___ Records for this exercise

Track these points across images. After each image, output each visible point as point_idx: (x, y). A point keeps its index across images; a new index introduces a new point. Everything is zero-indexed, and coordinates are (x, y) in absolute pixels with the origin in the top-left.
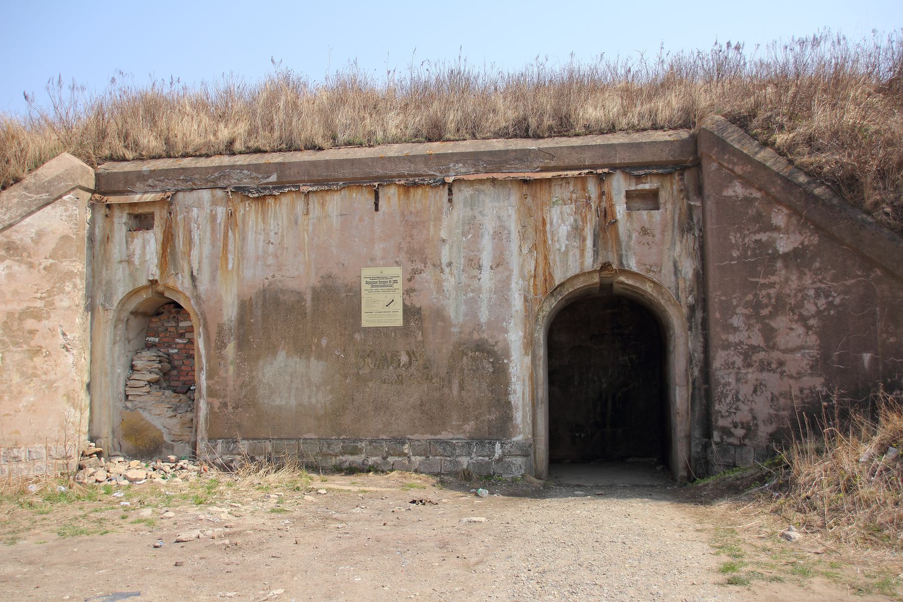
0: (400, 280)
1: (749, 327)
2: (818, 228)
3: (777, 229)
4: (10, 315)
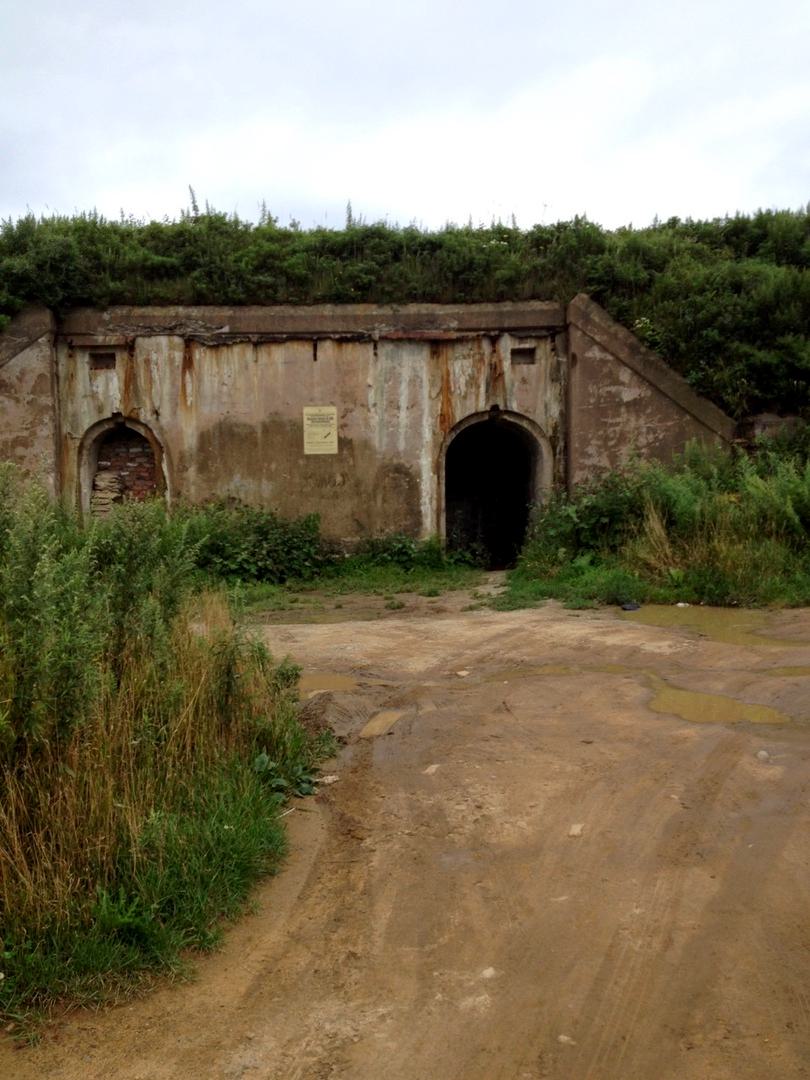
0: (335, 417)
1: (600, 454)
2: (651, 384)
3: (623, 384)
4: (5, 443)
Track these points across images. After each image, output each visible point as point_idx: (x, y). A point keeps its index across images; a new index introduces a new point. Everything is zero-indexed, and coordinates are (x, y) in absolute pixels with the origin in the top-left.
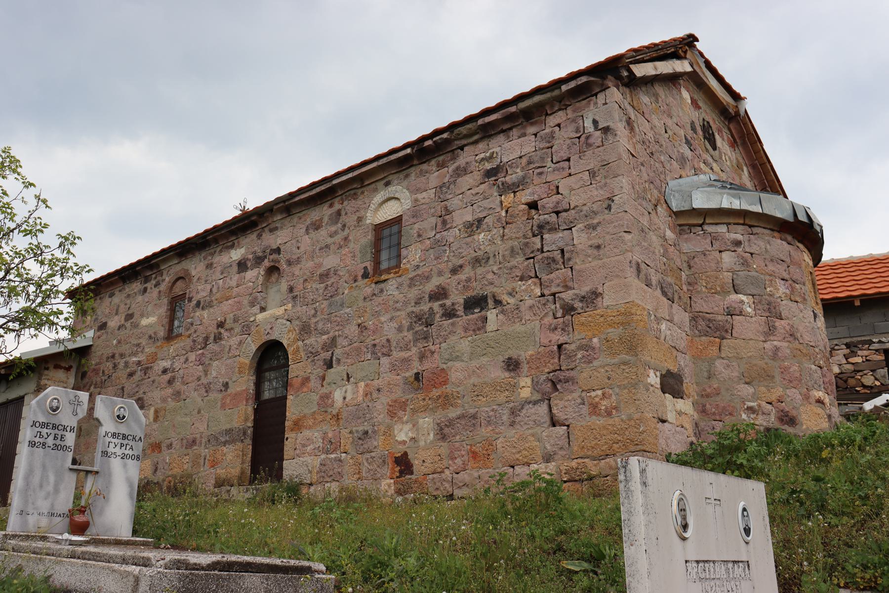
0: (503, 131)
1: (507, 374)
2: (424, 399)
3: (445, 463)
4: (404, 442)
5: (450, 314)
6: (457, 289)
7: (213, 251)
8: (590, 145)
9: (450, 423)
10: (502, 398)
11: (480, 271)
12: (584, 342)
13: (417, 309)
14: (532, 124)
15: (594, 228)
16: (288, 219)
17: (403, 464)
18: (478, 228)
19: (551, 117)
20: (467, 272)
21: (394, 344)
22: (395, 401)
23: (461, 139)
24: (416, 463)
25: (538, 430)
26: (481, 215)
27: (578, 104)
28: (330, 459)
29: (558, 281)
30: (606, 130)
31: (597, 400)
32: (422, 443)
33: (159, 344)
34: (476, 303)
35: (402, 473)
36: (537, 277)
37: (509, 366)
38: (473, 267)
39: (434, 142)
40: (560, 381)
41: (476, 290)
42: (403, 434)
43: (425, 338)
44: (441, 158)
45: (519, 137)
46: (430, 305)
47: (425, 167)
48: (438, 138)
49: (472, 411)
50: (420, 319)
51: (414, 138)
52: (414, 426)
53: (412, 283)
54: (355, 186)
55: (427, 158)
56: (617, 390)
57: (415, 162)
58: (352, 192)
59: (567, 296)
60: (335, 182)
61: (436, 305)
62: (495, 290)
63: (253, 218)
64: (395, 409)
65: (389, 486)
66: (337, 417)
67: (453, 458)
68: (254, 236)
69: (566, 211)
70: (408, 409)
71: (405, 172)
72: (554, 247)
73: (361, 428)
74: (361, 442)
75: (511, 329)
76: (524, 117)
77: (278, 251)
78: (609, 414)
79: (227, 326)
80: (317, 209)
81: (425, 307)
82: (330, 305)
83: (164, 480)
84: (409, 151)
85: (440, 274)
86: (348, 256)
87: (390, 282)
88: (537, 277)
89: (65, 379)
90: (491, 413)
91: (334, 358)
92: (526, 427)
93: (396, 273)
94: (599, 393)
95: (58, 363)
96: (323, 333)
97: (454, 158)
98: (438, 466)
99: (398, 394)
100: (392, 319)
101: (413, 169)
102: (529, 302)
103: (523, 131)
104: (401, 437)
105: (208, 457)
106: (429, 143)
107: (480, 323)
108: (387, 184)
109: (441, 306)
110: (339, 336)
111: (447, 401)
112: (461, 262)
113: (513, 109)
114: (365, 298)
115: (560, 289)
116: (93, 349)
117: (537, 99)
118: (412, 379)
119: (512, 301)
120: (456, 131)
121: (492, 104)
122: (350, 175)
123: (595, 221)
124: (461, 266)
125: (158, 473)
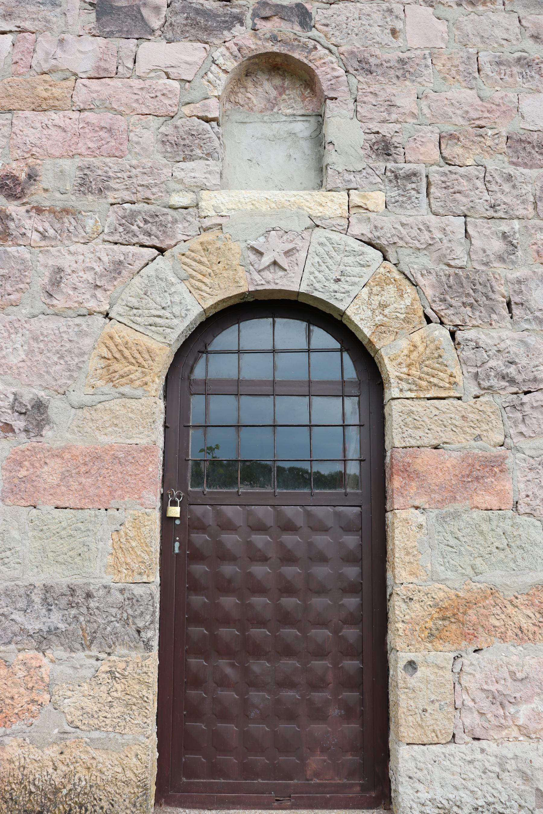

______

# Task description
Please copy all the items above line for line without any changes, leaving out the pictures.

# Output for this task
Track these points across images. After each image, output each visible point as point_idx: (x, y). A point keeps its index across images; a new index introduces a new point. Everything is zero-indexed, and coordinates are (x, y) in absolute pixels with the origin in the top-left.
0: (400, 280)
1: (749, 327)
2: (818, 228)
3: (777, 229)
4: (10, 315)
0: (335, 417)
1: (600, 454)
2: (651, 384)
3: (623, 384)
4: (5, 443)
Track these points across images. After each image, output each visible point as point_idx: (x, y). A point keeps its index across images; a new index introduces a new point. Everything is zero-indexed, and coordinates are (x, y) in absolute pixels with the origin in the top-left.
0: (503, 131)
1: (507, 374)
2: (424, 399)
3: (445, 463)
4: (404, 442)
5: (450, 314)
6: (457, 289)
7: (213, 251)
8: (590, 145)
9: (450, 423)
10: (502, 398)
11: (480, 271)
12: (584, 342)
13: (417, 309)
14: (532, 124)
15: (594, 228)
16: (288, 219)
17: (403, 464)
18: (478, 228)
19: (551, 117)
20: (467, 272)
21: (394, 344)
22: (395, 401)
23: (461, 139)
24: (416, 463)
25: (538, 430)
26: (481, 215)
27: (578, 104)
28: (330, 459)
29: (558, 281)
30: (606, 130)
31: (597, 400)
32: (422, 443)
33: (159, 344)
34: (476, 303)
35: (402, 473)
36: (537, 277)
37: (509, 366)
38: (473, 267)
39: (434, 142)
40: (560, 381)
41: (476, 290)
42: (403, 434)
43: (425, 338)
44: (441, 158)
45: (519, 137)
46: (430, 305)
47: (425, 167)
48: (438, 138)
49: (472, 411)
50: (420, 319)
51: (414, 138)
52: (414, 426)
53: (412, 283)
54: (355, 186)
55: (427, 158)
56: (617, 390)
57: (415, 162)
58: (352, 192)
59: (567, 296)
60: (335, 182)
61: (436, 305)
62: (495, 290)
63: (253, 218)
64: (395, 409)
65: (389, 486)
66: (337, 417)
67: (453, 458)
68: (254, 236)
69: (566, 211)
70: (408, 409)
71: (405, 172)
72: (554, 247)
73: (361, 428)
74: (361, 442)
75: (511, 329)
76: (524, 117)
77: (278, 251)
78: (609, 414)
79: (227, 326)
80: (317, 209)
81: (425, 307)
82: (330, 305)
83: (164, 480)
84: (409, 151)
85: (440, 274)
86: (348, 256)
87: (390, 282)
88: (537, 277)
89: (65, 379)
90: (491, 413)
91: (334, 358)
92: (526, 427)
93: (396, 273)
94: (599, 393)
95: (58, 363)
96: (323, 333)
97: (454, 158)
98: (438, 466)
99: (398, 394)
100: (392, 319)
101: (413, 169)
102: (529, 302)
103: (523, 131)
104: (401, 437)
105: (208, 457)
106: (429, 143)
107: (480, 323)
108: (387, 184)
109: (441, 306)
110: (339, 336)
111: (447, 401)
112: (461, 262)
113: (513, 109)
114: (365, 298)
115: (560, 289)
116: (93, 349)
117: (537, 99)
118: (412, 379)
119: (512, 301)
120: (456, 131)
121: (492, 104)
122: (350, 175)
123: (595, 221)
124: (461, 266)
125: (158, 473)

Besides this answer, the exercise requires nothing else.